The data

>>

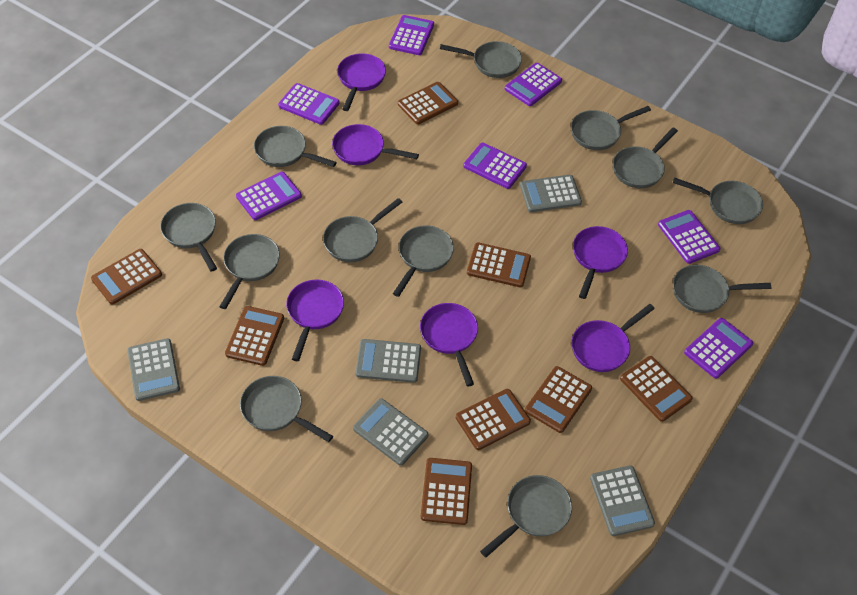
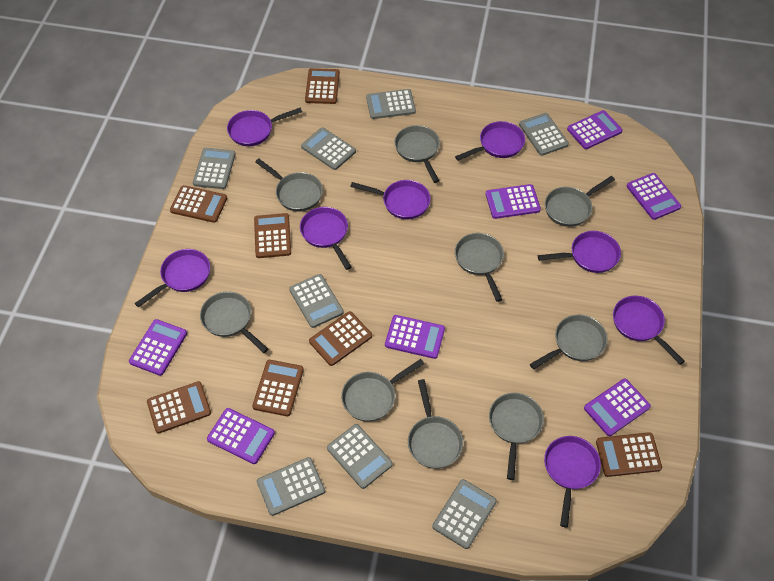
brown calculator: 8 -> 7
grey calculator: 5 -> 8
grey pan: 12 -> 9
purple pan: 6 -> 8

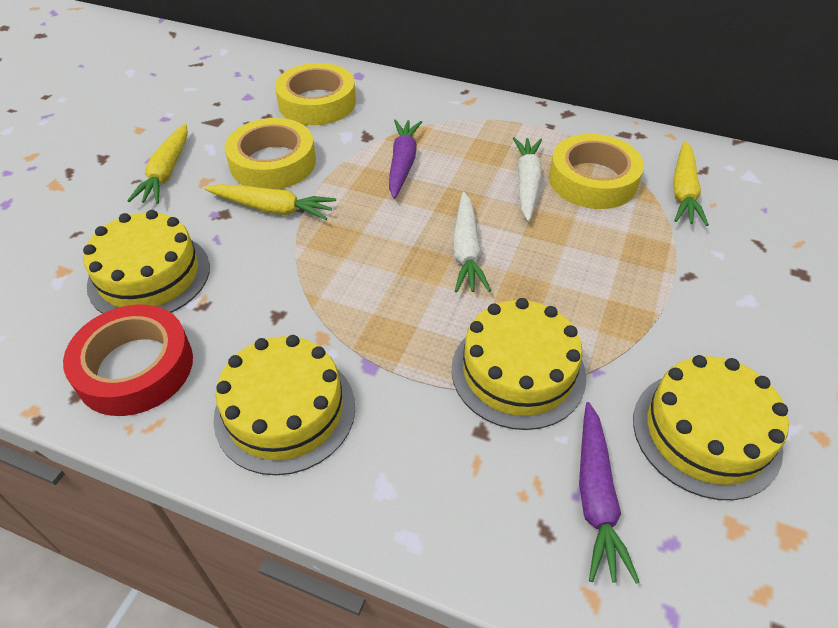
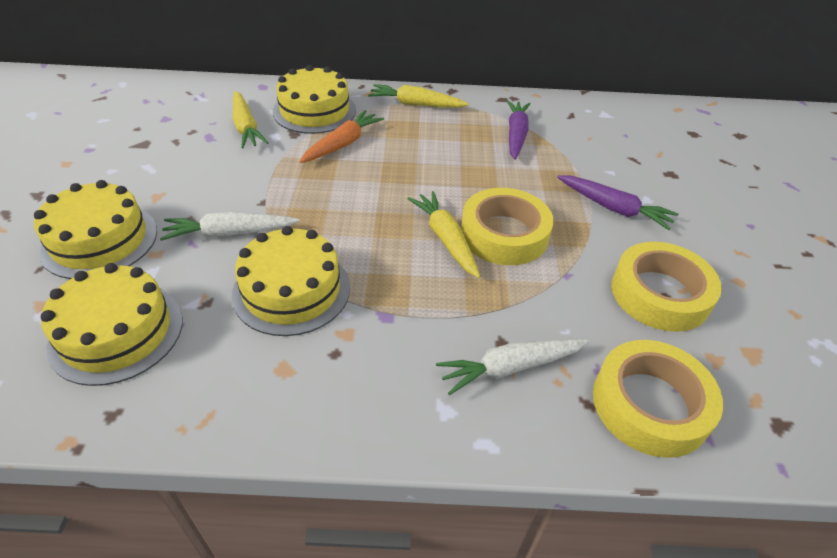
orange carrot: 0 -> 1
red tape: 1 -> 0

<<

Problem description
A verbatim copy of the records is needed, with all images omitted.

Written response
brown calculator: 8 -> 7
grey calculator: 5 -> 8
grey pan: 12 -> 9
purple pan: 6 -> 8

orange carrot: 0 -> 1
red tape: 1 -> 0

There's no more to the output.